§ GOAL OF THE EXERCISE: If a line in the records below contains the word "pink", copy it out.

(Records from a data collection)
----

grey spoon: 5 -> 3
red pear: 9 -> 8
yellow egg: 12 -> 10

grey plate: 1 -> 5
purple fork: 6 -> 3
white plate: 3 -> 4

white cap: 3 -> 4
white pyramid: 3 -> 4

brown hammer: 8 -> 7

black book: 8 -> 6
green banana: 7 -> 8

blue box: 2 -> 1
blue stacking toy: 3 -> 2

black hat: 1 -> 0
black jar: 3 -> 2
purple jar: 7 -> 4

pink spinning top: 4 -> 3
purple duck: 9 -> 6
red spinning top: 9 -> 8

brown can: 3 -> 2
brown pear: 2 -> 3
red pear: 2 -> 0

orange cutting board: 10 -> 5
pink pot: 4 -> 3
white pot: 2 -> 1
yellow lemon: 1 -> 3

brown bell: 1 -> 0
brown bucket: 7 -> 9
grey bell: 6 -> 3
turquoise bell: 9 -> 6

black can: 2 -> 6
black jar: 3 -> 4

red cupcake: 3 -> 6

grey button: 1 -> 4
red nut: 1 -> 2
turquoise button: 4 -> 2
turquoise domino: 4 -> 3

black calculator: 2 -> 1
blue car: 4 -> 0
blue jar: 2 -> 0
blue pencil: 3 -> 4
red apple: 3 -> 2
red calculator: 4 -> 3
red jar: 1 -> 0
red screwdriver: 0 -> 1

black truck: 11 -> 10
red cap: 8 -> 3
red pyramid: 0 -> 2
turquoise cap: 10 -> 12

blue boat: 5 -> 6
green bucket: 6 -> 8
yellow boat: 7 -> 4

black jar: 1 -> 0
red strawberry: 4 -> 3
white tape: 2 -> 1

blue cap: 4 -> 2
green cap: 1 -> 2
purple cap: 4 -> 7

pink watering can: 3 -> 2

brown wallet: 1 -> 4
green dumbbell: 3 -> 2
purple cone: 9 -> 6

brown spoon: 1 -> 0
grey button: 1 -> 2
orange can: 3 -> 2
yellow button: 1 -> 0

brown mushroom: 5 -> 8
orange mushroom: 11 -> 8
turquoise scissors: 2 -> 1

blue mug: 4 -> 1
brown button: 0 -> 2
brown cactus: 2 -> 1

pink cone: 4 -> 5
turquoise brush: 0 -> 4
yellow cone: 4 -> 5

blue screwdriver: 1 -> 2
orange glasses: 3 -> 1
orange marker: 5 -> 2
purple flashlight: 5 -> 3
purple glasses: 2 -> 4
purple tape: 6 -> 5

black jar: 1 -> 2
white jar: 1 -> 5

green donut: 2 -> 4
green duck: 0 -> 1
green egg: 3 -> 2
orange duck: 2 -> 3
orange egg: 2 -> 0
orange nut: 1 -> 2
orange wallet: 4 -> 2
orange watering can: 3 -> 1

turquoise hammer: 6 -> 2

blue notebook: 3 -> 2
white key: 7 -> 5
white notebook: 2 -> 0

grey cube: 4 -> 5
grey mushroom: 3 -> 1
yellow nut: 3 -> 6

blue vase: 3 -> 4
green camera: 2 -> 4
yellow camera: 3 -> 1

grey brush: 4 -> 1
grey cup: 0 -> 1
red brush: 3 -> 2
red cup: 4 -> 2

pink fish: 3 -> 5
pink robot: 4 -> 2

----

§ ANSWER SPACE:
pink spinning top: 4 -> 3
pink pot: 4 -> 3
pink watering can: 3 -> 2
pink cone: 4 -> 5
pink fish: 3 -> 5
pink robot: 4 -> 2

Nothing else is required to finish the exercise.